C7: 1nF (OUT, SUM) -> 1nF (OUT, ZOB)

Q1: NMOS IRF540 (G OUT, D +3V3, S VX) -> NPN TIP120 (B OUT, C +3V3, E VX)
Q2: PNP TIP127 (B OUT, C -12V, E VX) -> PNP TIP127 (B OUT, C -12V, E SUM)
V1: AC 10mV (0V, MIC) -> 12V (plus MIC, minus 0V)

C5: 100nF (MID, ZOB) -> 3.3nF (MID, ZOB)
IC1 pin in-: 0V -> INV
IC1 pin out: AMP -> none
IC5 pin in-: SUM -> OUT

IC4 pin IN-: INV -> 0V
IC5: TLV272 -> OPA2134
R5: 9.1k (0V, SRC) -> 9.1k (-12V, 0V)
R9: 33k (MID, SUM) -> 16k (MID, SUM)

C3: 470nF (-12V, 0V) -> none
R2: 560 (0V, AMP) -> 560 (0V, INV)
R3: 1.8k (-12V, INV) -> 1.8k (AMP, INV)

* * *

◆ TASK BRIEF:
Your reply must be the entries above, returned word for word.

◆ WRITTEN SOLUTION:
C7: 1nF (OUT, SUM) -> 1nF (OUT, ZOB)

Q1: NMOS IRF540 (G OUT, D +3V3, S VX) -> NPN TIP120 (B OUT, C +3V3, E VX)
Q2: PNP TIP127 (B OUT, C -12V, E VX) -> PNP TIP127 (B OUT, C -12V, E SUM)
V1: AC 10mV (0V, MIC) -> 12V (plus MIC, minus 0V)

C5: 100nF (MID, ZOB) -> 3.3nF (MID, ZOB)
IC1 pin in-: 0V -> INV
IC1 pin out: AMP -> none
IC5 pin in-: SUM -> OUT

IC4 pin IN-: INV -> 0V
IC5: TLV272 -> OPA2134
R5: 9.1k (0V, SRC) -> 9.1k (-12V, 0V)
R9: 33k (MID, SUM) -> 16k (MID, SUM)

C3: 470nF (-12V, 0V) -> none
R2: 560 (0V, AMP) -> 560 (0V, INV)
R3: 1.8k (-12V, INV) -> 1.8k (AMP, INV)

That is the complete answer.